* [Problem statement] Count lines holding the word "item". Only the number is wanted.

◇ ◇ ◇ ◇ ◇ ◇ ◇

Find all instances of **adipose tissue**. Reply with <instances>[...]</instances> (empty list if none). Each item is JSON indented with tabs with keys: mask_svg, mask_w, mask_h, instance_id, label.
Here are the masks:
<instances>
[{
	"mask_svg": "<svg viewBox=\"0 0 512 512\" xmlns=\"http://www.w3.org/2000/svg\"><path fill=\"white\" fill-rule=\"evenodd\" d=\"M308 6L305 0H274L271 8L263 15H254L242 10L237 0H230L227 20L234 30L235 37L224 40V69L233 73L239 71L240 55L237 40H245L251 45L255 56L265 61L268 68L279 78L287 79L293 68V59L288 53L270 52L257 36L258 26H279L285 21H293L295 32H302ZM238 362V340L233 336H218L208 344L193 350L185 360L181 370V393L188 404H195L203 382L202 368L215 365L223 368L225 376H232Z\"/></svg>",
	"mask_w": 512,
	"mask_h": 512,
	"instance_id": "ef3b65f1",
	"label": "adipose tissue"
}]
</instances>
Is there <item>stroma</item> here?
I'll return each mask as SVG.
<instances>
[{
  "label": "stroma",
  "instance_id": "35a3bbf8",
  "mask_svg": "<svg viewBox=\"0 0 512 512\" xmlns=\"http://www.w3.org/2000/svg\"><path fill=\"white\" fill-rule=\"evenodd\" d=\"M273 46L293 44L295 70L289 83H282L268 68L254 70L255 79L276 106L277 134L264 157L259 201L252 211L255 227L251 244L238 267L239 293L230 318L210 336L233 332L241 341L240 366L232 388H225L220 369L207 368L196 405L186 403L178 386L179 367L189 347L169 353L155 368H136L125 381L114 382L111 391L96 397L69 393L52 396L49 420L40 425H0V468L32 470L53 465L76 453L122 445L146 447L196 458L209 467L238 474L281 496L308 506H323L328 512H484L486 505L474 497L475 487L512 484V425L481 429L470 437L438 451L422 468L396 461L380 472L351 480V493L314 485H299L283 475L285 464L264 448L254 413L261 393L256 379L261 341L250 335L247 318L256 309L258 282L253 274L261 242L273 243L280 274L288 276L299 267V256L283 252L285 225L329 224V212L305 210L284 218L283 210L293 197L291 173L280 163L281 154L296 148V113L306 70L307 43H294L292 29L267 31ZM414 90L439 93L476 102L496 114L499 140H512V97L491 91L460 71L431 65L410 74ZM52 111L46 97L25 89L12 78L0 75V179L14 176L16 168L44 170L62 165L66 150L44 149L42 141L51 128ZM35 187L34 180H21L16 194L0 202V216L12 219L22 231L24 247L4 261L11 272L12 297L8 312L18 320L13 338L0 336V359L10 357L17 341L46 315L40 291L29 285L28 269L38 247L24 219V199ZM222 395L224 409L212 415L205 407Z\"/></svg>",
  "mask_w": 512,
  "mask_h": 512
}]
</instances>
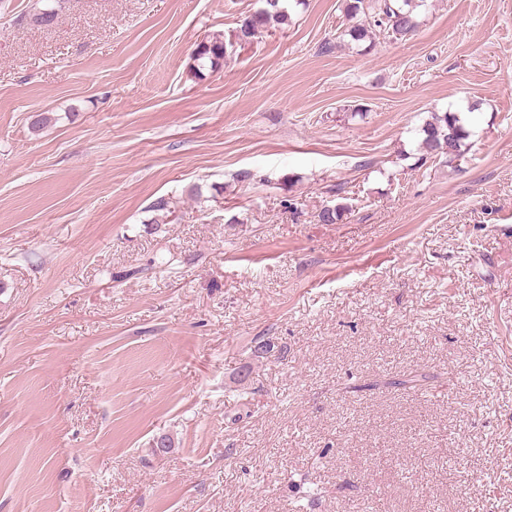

◇ ◇ ◇ ◇ ◇ ◇ ◇

* [Answer for this exercise] 2